**What this task involves**. All of the entries need to be written out again, exactly as they are.
Start of Data under study
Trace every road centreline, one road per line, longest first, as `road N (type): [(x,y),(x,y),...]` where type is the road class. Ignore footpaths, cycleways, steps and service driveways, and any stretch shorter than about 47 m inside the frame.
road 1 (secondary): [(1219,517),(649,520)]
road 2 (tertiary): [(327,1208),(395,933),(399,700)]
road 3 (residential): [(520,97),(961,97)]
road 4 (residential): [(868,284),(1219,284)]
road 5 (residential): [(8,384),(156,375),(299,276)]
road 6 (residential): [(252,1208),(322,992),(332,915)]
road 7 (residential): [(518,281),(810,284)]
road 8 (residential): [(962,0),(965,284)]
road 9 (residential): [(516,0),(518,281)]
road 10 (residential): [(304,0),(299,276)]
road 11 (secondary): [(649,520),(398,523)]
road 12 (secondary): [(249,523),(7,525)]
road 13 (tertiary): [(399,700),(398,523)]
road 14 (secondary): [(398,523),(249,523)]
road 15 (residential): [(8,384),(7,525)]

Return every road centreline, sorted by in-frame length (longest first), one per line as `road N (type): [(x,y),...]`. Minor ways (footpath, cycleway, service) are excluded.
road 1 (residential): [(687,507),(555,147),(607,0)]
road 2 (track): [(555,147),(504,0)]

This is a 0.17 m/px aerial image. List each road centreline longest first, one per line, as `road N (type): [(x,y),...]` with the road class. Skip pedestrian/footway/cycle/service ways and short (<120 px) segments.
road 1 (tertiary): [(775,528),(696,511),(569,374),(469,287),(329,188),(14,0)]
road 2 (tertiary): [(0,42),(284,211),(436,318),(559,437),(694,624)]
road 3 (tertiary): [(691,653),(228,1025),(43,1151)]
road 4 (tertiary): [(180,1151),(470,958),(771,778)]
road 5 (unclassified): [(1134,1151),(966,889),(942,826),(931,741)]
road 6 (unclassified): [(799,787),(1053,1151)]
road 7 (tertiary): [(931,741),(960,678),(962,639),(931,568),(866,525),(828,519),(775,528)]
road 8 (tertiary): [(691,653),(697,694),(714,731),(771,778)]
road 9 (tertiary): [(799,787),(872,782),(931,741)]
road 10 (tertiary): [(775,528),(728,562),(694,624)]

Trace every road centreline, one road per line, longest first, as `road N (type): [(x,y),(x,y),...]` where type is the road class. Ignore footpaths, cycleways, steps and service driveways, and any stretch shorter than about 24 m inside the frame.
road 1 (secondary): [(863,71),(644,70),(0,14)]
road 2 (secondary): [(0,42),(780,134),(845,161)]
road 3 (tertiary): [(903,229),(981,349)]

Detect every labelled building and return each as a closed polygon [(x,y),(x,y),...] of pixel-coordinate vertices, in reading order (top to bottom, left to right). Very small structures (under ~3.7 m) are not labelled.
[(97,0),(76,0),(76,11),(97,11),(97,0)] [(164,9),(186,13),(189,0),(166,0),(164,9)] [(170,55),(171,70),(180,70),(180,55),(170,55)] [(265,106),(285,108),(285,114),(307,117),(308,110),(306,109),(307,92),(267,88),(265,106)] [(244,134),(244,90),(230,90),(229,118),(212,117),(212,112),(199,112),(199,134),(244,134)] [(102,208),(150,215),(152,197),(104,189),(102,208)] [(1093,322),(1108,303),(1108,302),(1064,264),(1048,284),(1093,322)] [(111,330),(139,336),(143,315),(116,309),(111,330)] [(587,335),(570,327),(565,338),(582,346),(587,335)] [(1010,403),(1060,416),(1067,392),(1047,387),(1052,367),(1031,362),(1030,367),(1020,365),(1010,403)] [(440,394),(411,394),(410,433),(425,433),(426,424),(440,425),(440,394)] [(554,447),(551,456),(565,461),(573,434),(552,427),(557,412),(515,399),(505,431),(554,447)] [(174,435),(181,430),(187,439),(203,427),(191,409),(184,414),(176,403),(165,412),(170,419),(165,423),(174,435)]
End of Data under study
**Solution to this task**.
Trace every road centreline, one road per line, longest first, as `road N (type): [(x,y),(x,y),...]` where type is the road class. Ignore footpaths, cycleways, steps and service driveways, and any stretch shorter than about 47 m inside the frame.
road 1 (secondary): [(1219,517),(649,520)]
road 2 (tertiary): [(327,1208),(395,933),(399,700)]
road 3 (residential): [(520,97),(961,97)]
road 4 (residential): [(868,284),(1219,284)]
road 5 (residential): [(8,384),(156,375),(299,276)]
road 6 (residential): [(252,1208),(322,992),(332,915)]
road 7 (residential): [(518,281),(810,284)]
road 8 (residential): [(962,0),(965,284)]
road 9 (residential): [(516,0),(518,281)]
road 10 (residential): [(304,0),(299,276)]
road 11 (secondary): [(649,520),(398,523)]
road 12 (secondary): [(249,523),(7,525)]
road 13 (tertiary): [(399,700),(398,523)]
road 14 (secondary): [(398,523),(249,523)]
road 15 (residential): [(8,384),(7,525)]

Return every road centreline, sorted by in-frame length (longest first), one per line as `road N (type): [(x,y),...]`. Minor ways (footpath, cycleway, service) are excluded.
road 1 (residential): [(687,507),(555,147),(607,0)]
road 2 (track): [(555,147),(504,0)]

This is a 0.17 m/px aerial image. List each road centreline longest first, one per line, as `road N (type): [(x,y),...]` with the road class. Skip pedestrian/footway/cycle/service ways and short (<120 px) segments.
road 1 (tertiary): [(775,528),(696,511),(569,374),(469,287),(329,188),(14,0)]
road 2 (tertiary): [(0,42),(284,211),(436,318),(559,437),(694,624)]
road 3 (tertiary): [(691,653),(228,1025),(43,1151)]
road 4 (tertiary): [(180,1151),(470,958),(771,778)]
road 5 (unclassified): [(1134,1151),(966,889),(942,826),(931,741)]
road 6 (unclassified): [(799,787),(1053,1151)]
road 7 (tertiary): [(931,741),(960,678),(962,639),(931,568),(866,525),(828,519),(775,528)]
road 8 (tertiary): [(691,653),(697,694),(714,731),(771,778)]
road 9 (tertiary): [(799,787),(872,782),(931,741)]
road 10 (tertiary): [(775,528),(728,562),(694,624)]

Trace every road centreline, one road per line, longest first, as `road N (type): [(x,y),(x,y),...]` where type is the road class. Ignore footpaths, cycleways, steps and service driveways, and any stretch shorter than about 24 m inside the frame.
road 1 (secondary): [(863,71),(644,70),(0,14)]
road 2 (secondary): [(0,42),(780,134),(845,161)]
road 3 (tertiary): [(903,229),(981,349)]

Detect every labelled building and return each as a closed polygon [(x,y),(x,y),...] of pixel-coordinate vertices, in reading order (top to bottom, left to right). Very small structures (under ~3.7 m) are not labelled.
[(97,0),(76,0),(76,11),(97,11),(97,0)] [(164,9),(186,13),(189,0),(166,0),(164,9)] [(170,55),(171,70),(180,70),(180,55),(170,55)] [(265,106),(285,108),(285,114),(307,117),(308,110),(306,109),(307,92),(267,88),(265,106)] [(244,134),(244,90),(230,90),(229,118),(212,117),(212,112),(199,112),(199,134),(244,134)] [(102,208),(150,215),(152,197),(104,189),(102,208)] [(1093,322),(1108,303),(1108,302),(1064,264),(1048,284),(1093,322)] [(111,330),(139,336),(143,315),(116,309),(111,330)] [(587,335),(570,327),(565,338),(582,346),(587,335)] [(1010,403),(1060,416),(1067,392),(1047,387),(1052,367),(1031,362),(1030,367),(1020,365),(1010,403)] [(440,394),(411,394),(410,433),(425,433),(426,424),(440,425),(440,394)] [(554,447),(551,456),(565,461),(573,434),(552,427),(557,412),(515,399),(505,431),(554,447)] [(174,435),(181,430),(187,439),(203,427),(191,409),(184,414),(176,403),(165,412),(170,419),(165,423),(174,435)]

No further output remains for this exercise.